Coordinate-based object records:
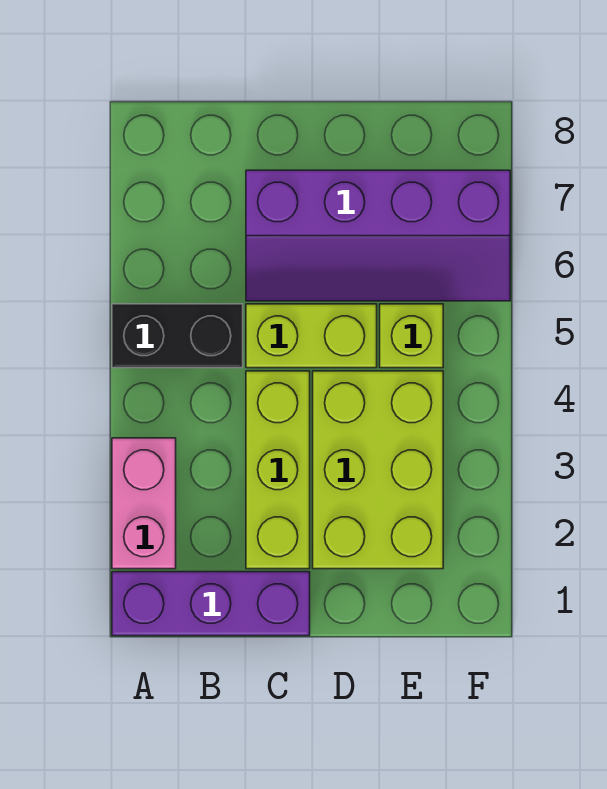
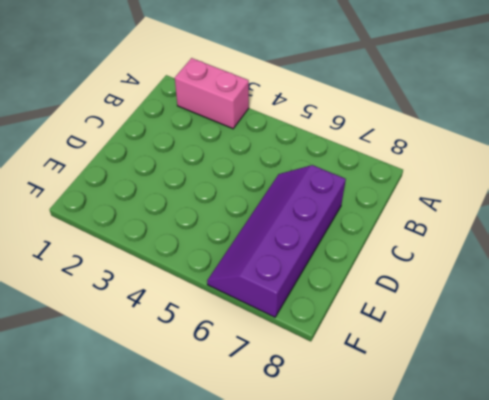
none -> purple brick A1:C1 level 1
none -> black brick A5:B5 level 1

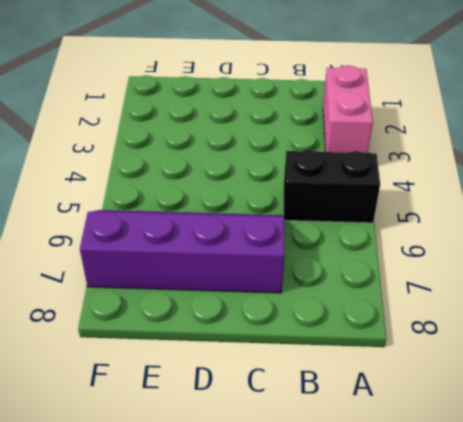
none -> purple brick A1:C1 level 1
none -> lime brick C2:C4 level 1

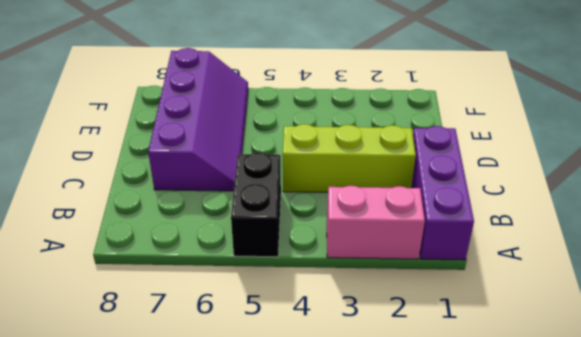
none -> lime brick C5:D5 level 1
none -> lime brick D2:E4 level 1

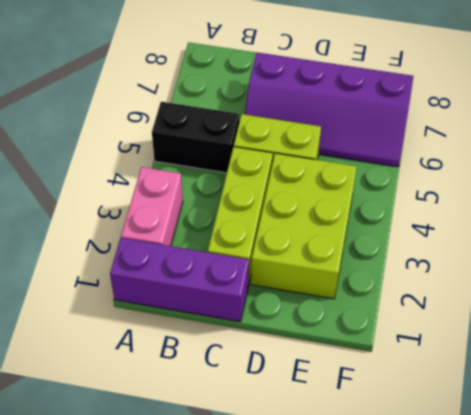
none -> lime brick E5 level 1

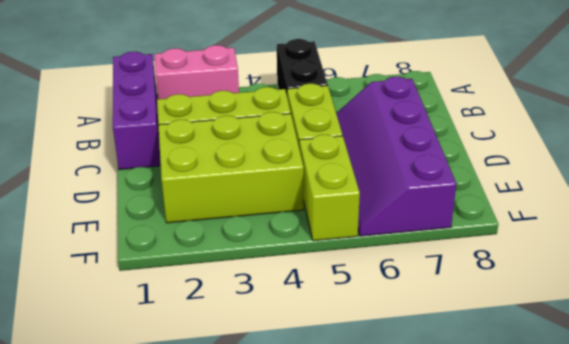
lime brick E5:F5 level 1 -> lime brick E5 level 1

# EXERCISE DESCRIPTION
Omit the pictures; print the records above exactly.

# PROBLEM SOLUTION
none -> purple brick A1:C1 level 1
none -> black brick A5:B5 level 1

none -> purple brick A1:C1 level 1
none -> lime brick C2:C4 level 1

none -> lime brick C5:D5 level 1
none -> lime brick D2:E4 level 1

none -> lime brick E5 level 1

lime brick E5:F5 level 1 -> lime brick E5 level 1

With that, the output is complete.